Start of Dataset content

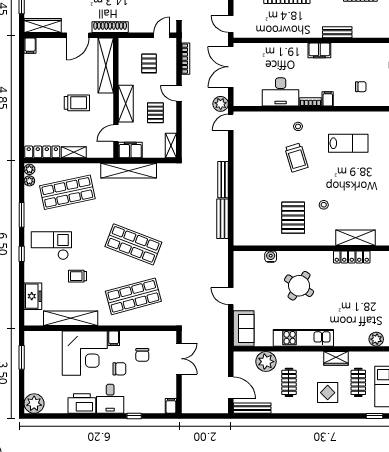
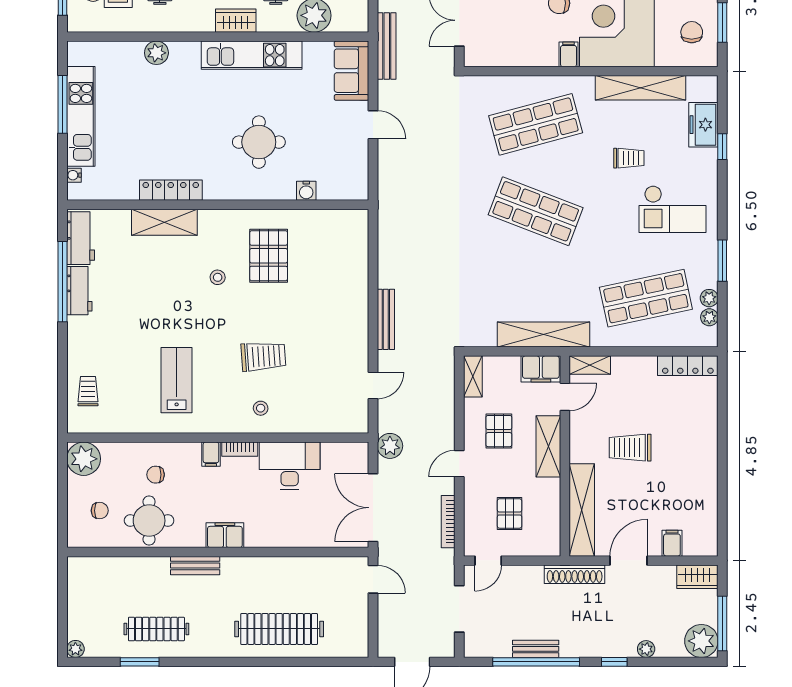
wardrobe: (43, 26) -> (697, 577), width x0.67
filing cabinet: (30, 46) -> (672, 543), moved
round table: (365, 59) -> (149, 521), added
double door: (231, 67) -> (373, 508), swing flipped
door: (179, 93) -> (459, 464), swing flipped
door: (231, 122) -> (373, 386), moved
lab bench: (348, 143) -> (177, 380), turned 90
shelving: (74, 152) -> (590, 365), moved
trolley: (296, 157) -> (263, 356), turned 103
plant: (29, 169) -> (709, 298), moved
bench: (223, 219) -> (387, 46), moved
window: (22, 254) -> (722, 147), moved
round table: (299, 286) -> (259, 142), turned -33
plant: (376, 339) -> (156, 53), moved
chair: (142, 355) -> (692, 32), moved
wardrobe: (336, 358) -> (236, 21), moved

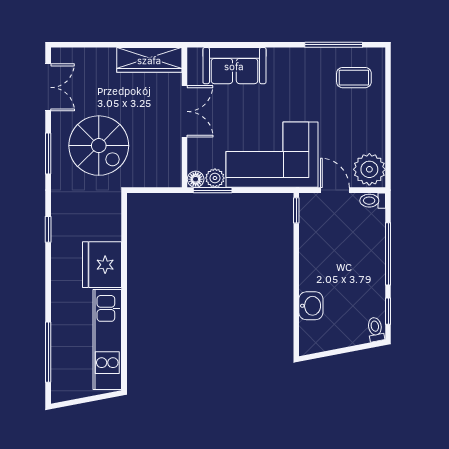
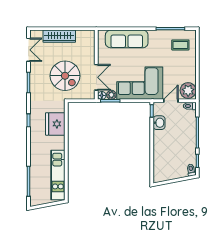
wardrobe: (149, 60) -> (59, 36), moved
sofa: (234, 66) -> (127, 39), width x1.36
double door: (184, 111) -> (96, 77), moved
spiral stairs: (99, 146) -> (65, 76), moved
door: (335, 190) -> (171, 101), hinge flipped
fridge: (102, 265) -> (55, 124), moved
washbasin: (311, 306) -> (159, 123), moved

End of Dataset content

» What is being asked
Copy out each line in the listing that has the word "plant".

» Response
plant: (29, 169) -> (709, 298), moved
plant: (376, 339) -> (156, 53), moved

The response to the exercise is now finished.